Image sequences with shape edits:

============

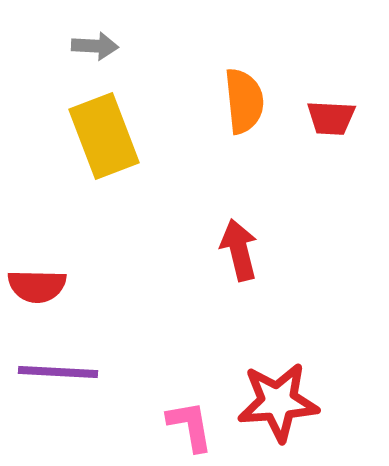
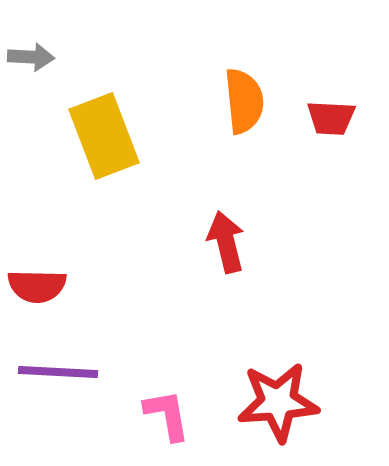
gray arrow: moved 64 px left, 11 px down
red arrow: moved 13 px left, 8 px up
pink L-shape: moved 23 px left, 11 px up
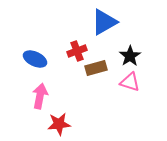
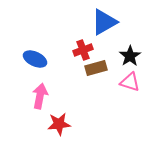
red cross: moved 6 px right, 1 px up
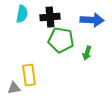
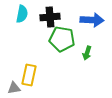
green pentagon: moved 1 px right, 1 px up
yellow rectangle: rotated 20 degrees clockwise
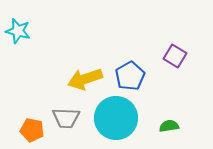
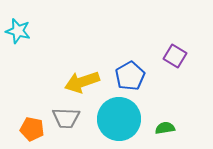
yellow arrow: moved 3 px left, 3 px down
cyan circle: moved 3 px right, 1 px down
green semicircle: moved 4 px left, 2 px down
orange pentagon: moved 1 px up
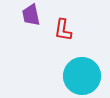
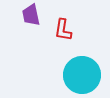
cyan circle: moved 1 px up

============

GOAL OF THE EXERCISE – Can you quote exactly, and only, the lines from the one containing "orange pentagon: moved 1 px up" through the last line of the records above, keeping both ends and leaving out any pictures?

RESPONSE BOX –
orange pentagon: moved 1 px up
cyan circle: moved 1 px up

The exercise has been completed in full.